**** Data for this task

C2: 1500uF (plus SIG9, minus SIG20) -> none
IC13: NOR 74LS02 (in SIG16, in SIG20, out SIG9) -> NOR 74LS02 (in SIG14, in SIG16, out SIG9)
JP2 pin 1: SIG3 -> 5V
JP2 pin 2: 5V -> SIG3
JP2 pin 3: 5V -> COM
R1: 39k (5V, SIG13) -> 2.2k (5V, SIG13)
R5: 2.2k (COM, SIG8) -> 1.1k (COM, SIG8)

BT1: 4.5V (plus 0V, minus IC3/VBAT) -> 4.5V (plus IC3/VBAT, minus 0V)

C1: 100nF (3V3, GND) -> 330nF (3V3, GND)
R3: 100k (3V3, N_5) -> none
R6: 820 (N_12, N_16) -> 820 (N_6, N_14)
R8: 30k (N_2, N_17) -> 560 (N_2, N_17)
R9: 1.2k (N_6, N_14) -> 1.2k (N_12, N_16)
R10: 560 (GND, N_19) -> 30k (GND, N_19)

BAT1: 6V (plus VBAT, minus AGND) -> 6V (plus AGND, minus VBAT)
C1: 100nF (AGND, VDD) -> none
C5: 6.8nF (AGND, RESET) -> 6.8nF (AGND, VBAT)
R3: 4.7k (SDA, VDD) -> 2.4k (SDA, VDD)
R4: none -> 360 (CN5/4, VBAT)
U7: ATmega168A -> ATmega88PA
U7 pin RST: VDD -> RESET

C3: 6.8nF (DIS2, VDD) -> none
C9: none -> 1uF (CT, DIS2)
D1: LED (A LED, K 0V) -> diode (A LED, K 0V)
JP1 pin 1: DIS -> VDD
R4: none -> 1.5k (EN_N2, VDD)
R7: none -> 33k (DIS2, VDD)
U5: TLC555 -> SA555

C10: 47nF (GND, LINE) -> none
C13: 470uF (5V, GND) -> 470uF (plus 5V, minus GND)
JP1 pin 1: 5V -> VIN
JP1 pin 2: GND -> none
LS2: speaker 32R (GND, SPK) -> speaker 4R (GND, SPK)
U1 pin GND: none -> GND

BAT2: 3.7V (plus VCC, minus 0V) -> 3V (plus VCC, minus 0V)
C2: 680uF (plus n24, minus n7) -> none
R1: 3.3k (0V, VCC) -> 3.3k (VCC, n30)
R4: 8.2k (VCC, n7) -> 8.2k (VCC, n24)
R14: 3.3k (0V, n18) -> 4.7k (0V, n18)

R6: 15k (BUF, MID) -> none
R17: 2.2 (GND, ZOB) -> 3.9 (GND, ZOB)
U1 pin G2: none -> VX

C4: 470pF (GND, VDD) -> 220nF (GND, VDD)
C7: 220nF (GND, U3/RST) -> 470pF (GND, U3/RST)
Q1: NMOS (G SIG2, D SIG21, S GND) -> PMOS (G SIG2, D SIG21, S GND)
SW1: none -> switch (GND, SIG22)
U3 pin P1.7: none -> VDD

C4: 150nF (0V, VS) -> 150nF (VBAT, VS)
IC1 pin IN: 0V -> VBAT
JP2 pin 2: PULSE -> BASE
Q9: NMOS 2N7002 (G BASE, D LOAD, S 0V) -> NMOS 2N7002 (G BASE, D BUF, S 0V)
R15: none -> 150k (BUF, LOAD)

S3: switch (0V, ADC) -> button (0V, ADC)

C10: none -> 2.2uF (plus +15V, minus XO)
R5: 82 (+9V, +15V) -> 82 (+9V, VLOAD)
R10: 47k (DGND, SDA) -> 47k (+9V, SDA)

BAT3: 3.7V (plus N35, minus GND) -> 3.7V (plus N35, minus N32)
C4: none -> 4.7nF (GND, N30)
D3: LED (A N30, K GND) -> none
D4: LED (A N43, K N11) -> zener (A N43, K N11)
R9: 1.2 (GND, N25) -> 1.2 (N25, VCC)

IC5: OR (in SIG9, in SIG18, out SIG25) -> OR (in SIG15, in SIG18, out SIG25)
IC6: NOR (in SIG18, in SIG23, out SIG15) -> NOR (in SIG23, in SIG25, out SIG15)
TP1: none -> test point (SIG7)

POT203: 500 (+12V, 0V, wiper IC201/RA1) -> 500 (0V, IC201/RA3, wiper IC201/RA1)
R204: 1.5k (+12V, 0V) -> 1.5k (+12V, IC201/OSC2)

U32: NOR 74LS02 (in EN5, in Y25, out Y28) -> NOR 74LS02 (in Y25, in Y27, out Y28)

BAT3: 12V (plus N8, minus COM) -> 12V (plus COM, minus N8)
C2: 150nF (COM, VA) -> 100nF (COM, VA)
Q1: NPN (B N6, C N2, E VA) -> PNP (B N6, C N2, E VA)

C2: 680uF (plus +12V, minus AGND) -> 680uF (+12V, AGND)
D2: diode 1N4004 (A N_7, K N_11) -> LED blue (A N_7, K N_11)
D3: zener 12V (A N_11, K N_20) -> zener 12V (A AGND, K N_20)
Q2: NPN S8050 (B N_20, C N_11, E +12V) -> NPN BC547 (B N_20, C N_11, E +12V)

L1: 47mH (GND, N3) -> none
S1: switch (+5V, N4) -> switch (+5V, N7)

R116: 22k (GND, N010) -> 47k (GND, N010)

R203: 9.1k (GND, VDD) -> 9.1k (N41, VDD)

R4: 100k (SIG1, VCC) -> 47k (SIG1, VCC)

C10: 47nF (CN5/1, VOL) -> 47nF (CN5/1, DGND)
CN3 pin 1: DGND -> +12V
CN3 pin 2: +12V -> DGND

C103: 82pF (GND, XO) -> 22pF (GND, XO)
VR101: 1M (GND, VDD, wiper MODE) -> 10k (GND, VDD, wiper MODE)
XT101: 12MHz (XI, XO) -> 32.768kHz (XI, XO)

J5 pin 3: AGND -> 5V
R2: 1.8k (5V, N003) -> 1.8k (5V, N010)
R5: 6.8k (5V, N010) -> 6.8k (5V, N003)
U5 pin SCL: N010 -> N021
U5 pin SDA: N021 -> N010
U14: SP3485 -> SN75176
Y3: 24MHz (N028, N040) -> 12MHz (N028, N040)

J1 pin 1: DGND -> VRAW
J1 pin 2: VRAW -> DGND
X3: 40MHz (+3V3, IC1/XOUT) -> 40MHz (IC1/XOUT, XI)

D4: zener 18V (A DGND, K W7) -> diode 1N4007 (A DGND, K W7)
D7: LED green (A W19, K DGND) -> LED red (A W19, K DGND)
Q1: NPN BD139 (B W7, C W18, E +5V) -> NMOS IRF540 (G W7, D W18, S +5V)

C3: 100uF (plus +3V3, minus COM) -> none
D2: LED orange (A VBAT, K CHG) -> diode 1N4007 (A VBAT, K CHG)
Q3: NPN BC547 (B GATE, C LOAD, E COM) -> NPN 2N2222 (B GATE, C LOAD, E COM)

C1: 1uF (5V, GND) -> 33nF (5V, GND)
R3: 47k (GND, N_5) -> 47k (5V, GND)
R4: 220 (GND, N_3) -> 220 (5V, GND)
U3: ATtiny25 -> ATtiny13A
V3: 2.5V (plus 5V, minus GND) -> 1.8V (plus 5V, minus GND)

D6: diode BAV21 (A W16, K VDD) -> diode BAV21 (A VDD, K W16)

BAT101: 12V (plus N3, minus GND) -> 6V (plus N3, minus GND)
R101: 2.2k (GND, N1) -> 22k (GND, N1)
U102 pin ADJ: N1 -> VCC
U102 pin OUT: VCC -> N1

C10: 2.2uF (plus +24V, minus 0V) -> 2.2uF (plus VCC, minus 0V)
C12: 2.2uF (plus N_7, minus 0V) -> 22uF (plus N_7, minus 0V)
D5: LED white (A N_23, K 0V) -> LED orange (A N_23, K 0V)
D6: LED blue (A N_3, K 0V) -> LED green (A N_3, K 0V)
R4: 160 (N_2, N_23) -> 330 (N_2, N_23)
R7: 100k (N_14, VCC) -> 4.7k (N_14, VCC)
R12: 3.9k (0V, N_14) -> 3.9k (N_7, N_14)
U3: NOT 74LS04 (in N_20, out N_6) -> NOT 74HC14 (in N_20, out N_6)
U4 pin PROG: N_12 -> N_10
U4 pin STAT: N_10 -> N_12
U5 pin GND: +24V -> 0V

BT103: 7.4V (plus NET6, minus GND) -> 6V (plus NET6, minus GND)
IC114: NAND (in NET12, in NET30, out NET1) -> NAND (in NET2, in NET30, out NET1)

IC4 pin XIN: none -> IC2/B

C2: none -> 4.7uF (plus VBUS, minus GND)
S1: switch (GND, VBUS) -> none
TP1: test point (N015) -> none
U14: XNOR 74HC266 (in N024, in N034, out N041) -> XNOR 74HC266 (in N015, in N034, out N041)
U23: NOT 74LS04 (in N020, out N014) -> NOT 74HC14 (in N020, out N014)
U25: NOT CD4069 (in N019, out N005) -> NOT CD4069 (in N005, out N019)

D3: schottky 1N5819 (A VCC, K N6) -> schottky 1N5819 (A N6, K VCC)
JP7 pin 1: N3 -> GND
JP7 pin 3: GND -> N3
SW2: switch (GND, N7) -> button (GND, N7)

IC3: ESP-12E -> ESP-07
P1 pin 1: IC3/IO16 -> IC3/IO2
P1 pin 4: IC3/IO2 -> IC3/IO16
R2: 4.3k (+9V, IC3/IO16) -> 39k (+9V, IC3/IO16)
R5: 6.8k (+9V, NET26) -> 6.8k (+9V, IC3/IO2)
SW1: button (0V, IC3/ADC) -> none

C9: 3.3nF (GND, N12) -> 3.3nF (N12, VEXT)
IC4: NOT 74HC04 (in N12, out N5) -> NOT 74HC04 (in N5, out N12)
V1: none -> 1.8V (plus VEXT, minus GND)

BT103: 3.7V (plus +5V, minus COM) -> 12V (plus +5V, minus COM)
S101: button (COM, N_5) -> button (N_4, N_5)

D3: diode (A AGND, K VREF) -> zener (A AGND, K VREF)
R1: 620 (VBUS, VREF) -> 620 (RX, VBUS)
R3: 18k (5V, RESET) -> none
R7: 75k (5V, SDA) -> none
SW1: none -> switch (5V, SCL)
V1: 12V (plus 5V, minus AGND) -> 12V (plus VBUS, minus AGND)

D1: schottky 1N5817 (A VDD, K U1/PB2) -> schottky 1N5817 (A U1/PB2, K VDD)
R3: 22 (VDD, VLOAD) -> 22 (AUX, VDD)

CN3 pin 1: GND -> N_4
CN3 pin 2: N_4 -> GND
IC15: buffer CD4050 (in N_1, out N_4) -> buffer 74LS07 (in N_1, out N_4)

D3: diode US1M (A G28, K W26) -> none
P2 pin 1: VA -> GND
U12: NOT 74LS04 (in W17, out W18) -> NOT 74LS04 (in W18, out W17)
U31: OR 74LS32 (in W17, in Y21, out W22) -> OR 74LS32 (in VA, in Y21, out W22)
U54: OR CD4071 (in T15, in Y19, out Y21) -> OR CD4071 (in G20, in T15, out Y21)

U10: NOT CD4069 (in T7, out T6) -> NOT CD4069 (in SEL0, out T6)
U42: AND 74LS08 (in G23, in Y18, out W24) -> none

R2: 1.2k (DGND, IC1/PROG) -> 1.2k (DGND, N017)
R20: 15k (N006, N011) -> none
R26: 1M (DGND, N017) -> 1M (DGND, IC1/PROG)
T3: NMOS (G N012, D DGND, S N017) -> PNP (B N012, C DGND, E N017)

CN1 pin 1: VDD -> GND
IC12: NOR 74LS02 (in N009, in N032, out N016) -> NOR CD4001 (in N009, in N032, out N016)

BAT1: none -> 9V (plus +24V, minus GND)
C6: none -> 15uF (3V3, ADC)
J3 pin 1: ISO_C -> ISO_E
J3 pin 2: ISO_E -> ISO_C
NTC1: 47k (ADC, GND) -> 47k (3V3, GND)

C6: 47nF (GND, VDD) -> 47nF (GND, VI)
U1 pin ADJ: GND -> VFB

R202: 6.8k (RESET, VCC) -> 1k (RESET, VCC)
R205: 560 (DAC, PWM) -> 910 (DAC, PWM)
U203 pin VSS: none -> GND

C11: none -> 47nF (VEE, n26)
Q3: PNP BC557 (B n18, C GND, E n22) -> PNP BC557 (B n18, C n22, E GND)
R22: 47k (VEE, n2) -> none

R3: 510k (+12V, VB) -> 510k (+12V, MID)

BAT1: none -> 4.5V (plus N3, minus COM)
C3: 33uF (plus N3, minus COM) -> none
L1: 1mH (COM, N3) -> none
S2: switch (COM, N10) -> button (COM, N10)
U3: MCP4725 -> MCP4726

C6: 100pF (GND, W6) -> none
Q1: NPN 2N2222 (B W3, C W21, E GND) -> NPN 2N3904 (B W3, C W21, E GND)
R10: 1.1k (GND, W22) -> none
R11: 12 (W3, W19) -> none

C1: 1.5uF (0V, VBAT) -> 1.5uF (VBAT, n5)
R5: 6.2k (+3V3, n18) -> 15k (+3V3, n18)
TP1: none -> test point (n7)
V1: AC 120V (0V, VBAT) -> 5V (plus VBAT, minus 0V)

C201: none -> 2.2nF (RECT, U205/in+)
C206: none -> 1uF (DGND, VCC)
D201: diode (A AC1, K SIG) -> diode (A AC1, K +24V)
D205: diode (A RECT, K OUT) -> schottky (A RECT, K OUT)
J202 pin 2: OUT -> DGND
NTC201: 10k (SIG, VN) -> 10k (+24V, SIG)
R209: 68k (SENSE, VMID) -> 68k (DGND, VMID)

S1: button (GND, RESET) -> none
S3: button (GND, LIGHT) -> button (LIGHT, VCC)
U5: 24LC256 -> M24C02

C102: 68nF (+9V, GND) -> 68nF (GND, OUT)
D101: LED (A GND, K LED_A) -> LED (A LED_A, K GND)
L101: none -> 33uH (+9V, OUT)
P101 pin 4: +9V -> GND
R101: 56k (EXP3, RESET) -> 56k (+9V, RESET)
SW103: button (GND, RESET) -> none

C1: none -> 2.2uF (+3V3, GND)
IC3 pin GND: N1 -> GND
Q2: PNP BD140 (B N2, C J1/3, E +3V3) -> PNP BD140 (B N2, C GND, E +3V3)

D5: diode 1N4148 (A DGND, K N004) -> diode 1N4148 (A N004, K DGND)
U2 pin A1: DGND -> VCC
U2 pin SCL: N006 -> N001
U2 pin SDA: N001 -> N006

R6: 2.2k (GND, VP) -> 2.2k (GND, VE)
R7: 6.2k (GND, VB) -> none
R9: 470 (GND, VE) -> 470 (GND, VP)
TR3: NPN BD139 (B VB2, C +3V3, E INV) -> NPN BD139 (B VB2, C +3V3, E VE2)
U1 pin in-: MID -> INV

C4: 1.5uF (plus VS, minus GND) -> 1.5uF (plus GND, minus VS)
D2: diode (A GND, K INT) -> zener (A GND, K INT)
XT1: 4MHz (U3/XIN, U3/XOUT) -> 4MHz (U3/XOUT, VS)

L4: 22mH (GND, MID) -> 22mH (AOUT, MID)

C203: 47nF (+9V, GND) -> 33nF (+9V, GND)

********

Your assignment → Only one number is wanted: how many lines in the records above contain the string "VBUS".

Result for this exercise → 4